TASK STATEMENT ▸
Among the lines below, a stretch begins at the one with "none -> black plate N8 level 1" and ends at the one with "none -> purple plate M4 level 2". Repeat that stretch exactly, ends included.

SOURCE RECORDS ▸
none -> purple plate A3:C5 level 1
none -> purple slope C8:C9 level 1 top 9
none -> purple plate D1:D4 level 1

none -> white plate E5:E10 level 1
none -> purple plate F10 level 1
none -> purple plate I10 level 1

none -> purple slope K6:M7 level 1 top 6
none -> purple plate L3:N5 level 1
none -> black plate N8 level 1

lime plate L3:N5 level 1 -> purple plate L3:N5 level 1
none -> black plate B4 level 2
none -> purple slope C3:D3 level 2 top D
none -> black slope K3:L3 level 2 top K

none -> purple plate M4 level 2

---

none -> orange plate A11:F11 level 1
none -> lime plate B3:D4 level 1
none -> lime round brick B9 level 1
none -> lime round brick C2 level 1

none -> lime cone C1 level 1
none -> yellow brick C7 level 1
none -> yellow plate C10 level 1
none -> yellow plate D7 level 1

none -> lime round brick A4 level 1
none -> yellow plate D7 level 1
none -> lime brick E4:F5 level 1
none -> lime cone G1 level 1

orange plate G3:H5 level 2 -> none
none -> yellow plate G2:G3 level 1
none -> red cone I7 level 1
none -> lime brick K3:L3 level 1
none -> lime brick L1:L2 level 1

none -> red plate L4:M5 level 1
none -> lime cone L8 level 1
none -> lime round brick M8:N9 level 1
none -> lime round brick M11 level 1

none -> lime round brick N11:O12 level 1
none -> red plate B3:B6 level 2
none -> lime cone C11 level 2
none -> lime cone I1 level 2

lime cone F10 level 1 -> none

ANSWER SPACE ▸
none -> black plate N8 level 1

lime plate L3:N5 level 1 -> purple plate L3:N5 level 1
none -> black plate B4 level 2
none -> purple slope C3:D3 level 2 top D
none -> black slope K3:L3 level 2 top K

none -> purple plate M4 level 2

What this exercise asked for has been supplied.